__What you are asked to do__
All records are to be transcribed in full; any pictures among them are to be skipped.

[Items from a data source]
◆ ◆ ◆ ◆ ◆

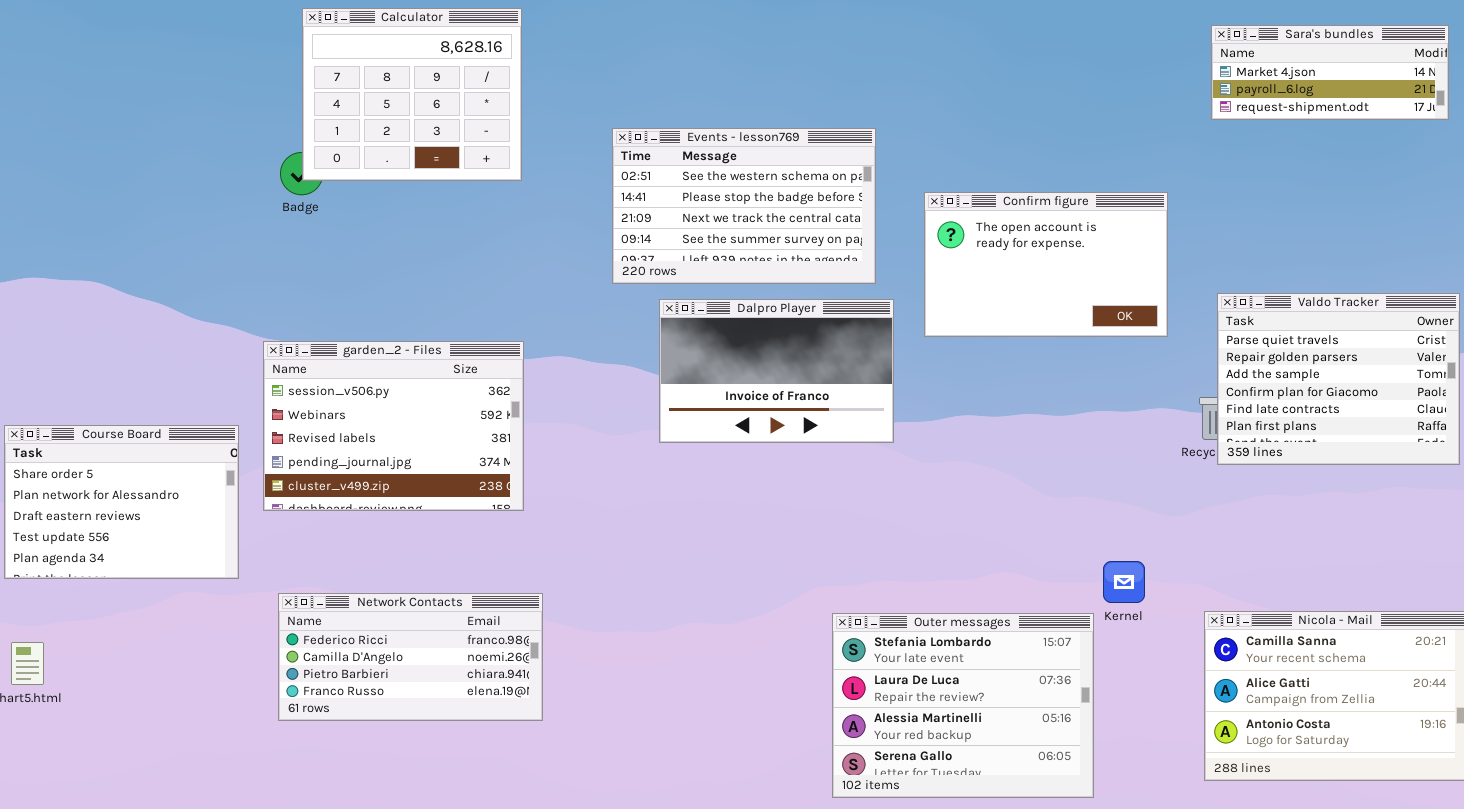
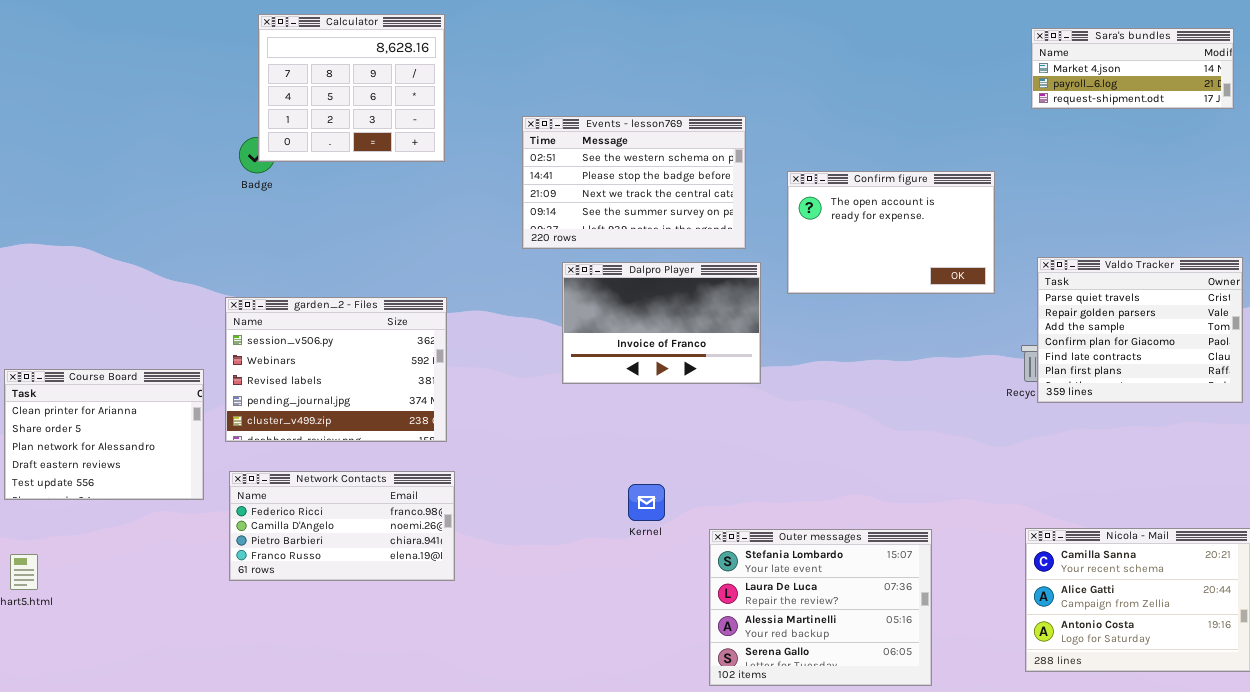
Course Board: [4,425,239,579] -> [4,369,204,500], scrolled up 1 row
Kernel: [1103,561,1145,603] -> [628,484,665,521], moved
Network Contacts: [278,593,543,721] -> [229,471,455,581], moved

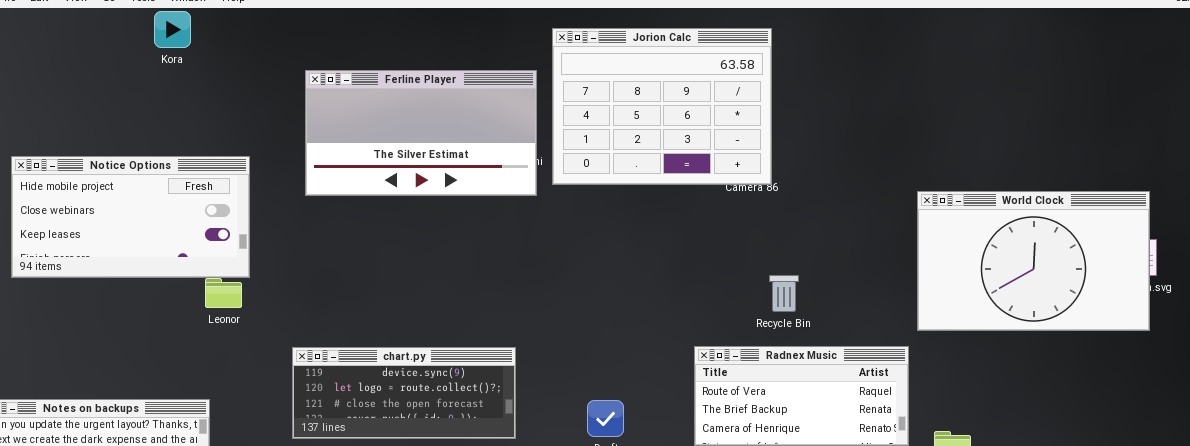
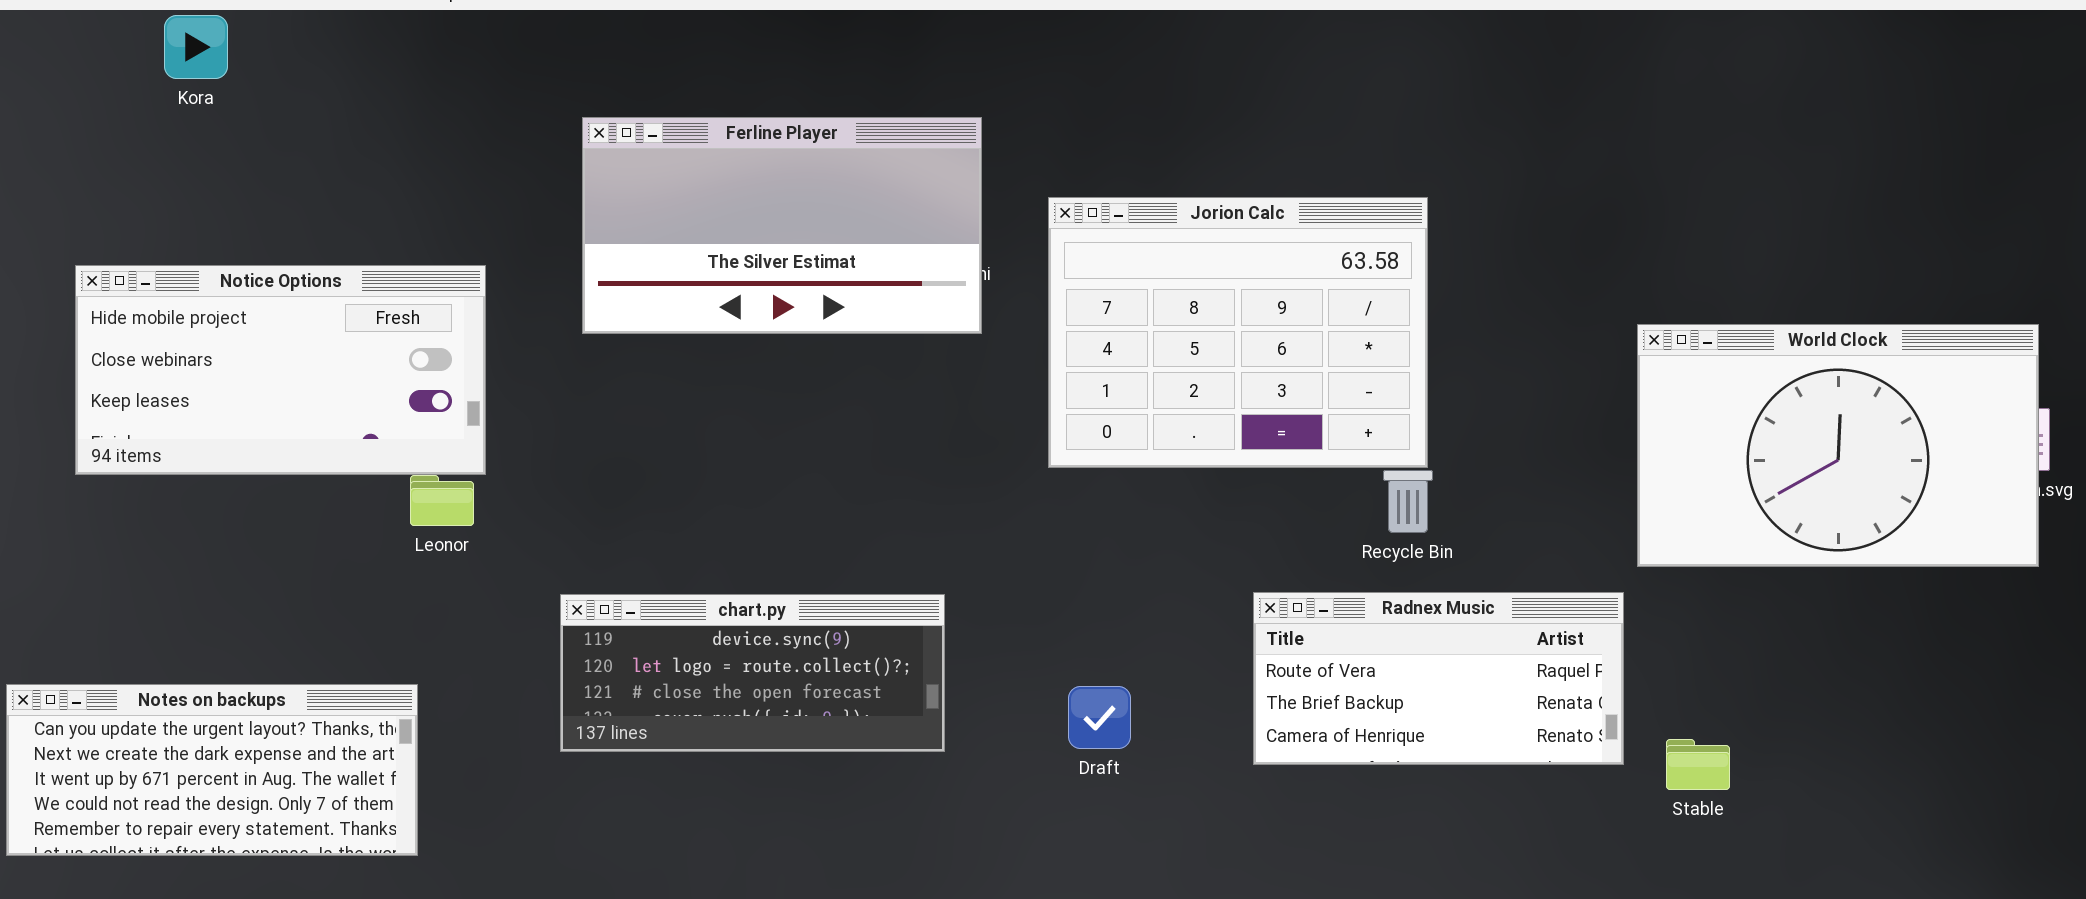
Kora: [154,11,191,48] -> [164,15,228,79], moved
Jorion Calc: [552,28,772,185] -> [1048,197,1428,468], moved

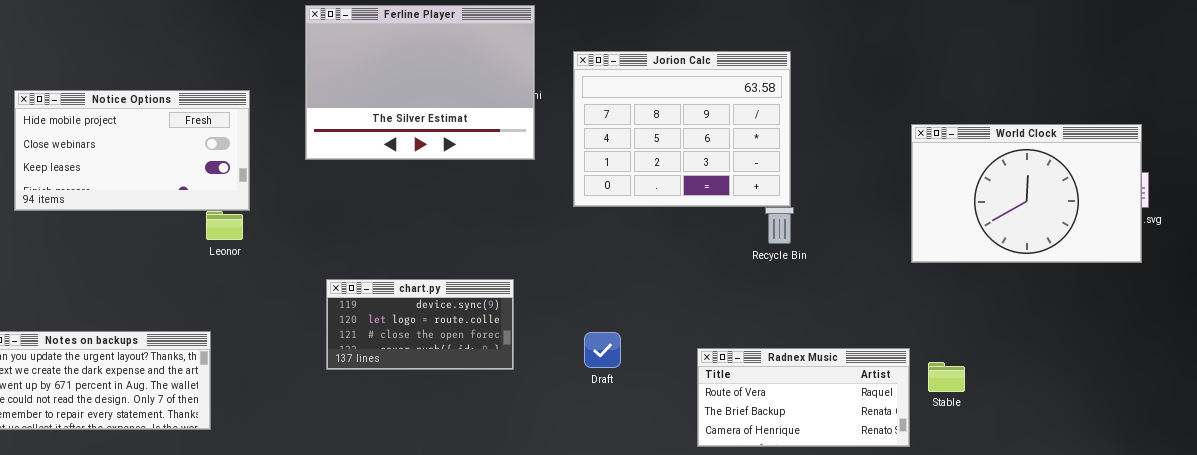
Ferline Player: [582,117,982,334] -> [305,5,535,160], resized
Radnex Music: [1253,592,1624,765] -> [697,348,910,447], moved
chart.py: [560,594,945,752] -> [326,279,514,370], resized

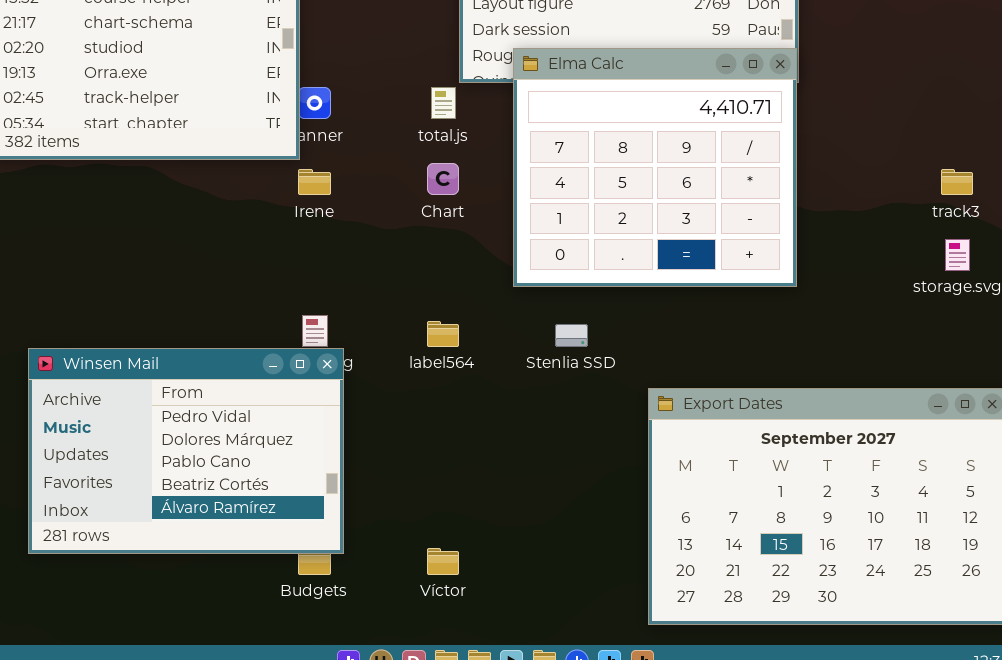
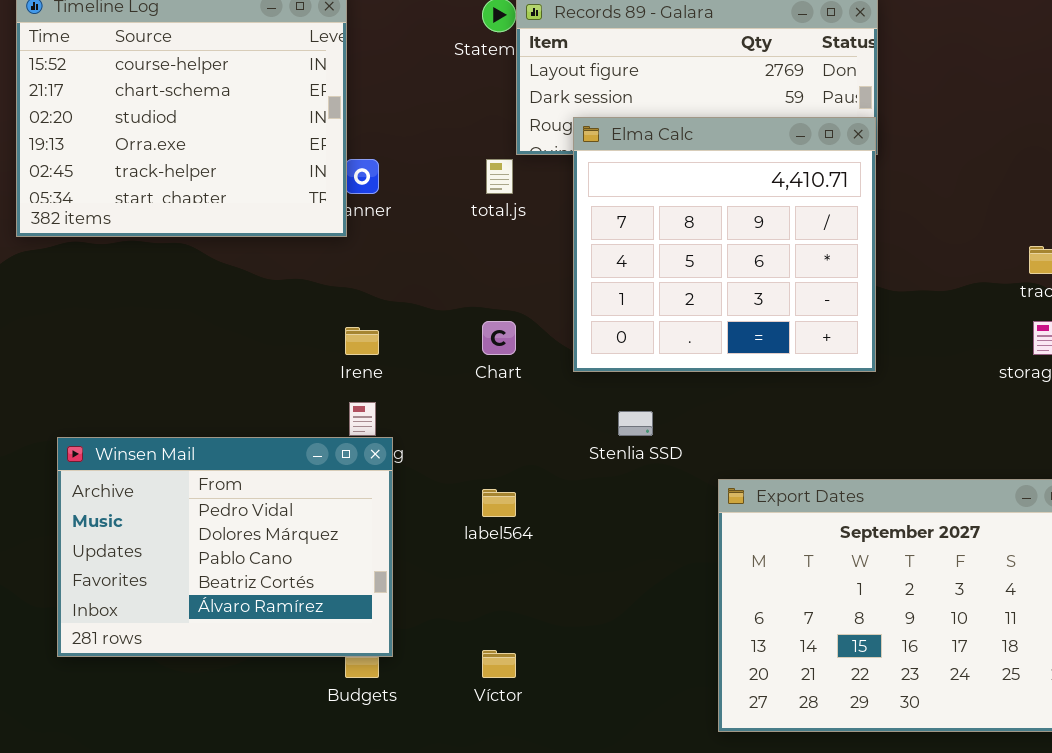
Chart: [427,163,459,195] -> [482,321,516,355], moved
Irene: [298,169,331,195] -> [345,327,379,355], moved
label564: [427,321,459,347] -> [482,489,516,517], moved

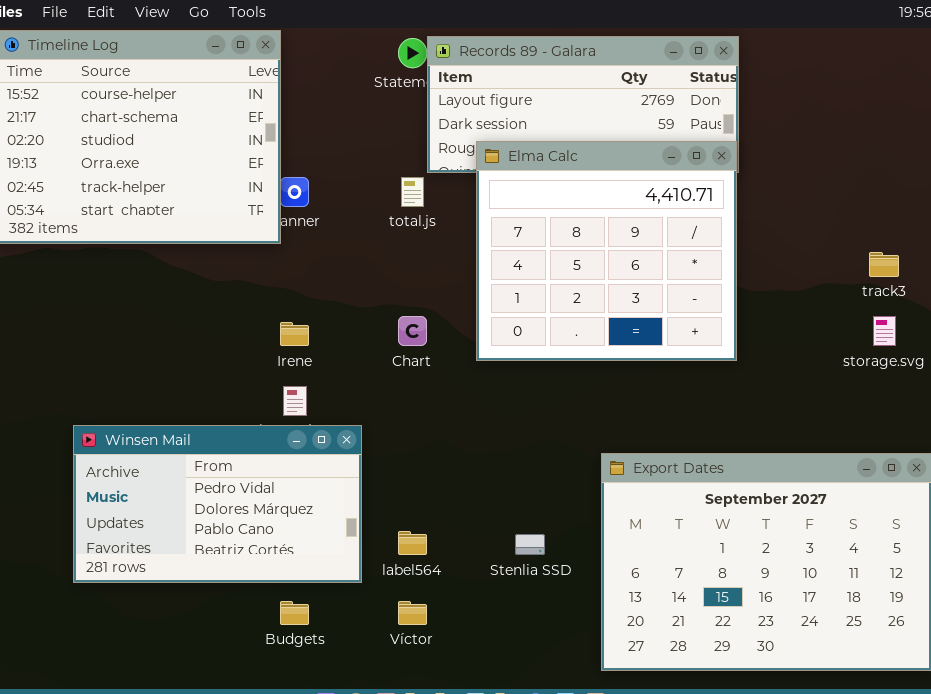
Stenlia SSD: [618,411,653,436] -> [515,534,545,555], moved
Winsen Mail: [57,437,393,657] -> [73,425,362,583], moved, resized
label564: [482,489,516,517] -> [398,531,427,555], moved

◆ ◆ ◆ ◆ ◆

__Finished task__
Course Board: [4,425,239,579] -> [4,369,204,500], scrolled up 1 row
Kernel: [1103,561,1145,603] -> [628,484,665,521], moved
Network Contacts: [278,593,543,721] -> [229,471,455,581], moved

Kora: [154,11,191,48] -> [164,15,228,79], moved
Jorion Calc: [552,28,772,185] -> [1048,197,1428,468], moved

Ferline Player: [582,117,982,334] -> [305,5,535,160], resized
Radnex Music: [1253,592,1624,765] -> [697,348,910,447], moved
chart.py: [560,594,945,752] -> [326,279,514,370], resized

Chart: [427,163,459,195] -> [482,321,516,355], moved
Irene: [298,169,331,195] -> [345,327,379,355], moved
label564: [427,321,459,347] -> [482,489,516,517], moved

Stenlia SSD: [618,411,653,436] -> [515,534,545,555], moved
Winsen Mail: [57,437,393,657] -> [73,425,362,583], moved, resized
label564: [482,489,516,517] -> [398,531,427,555], moved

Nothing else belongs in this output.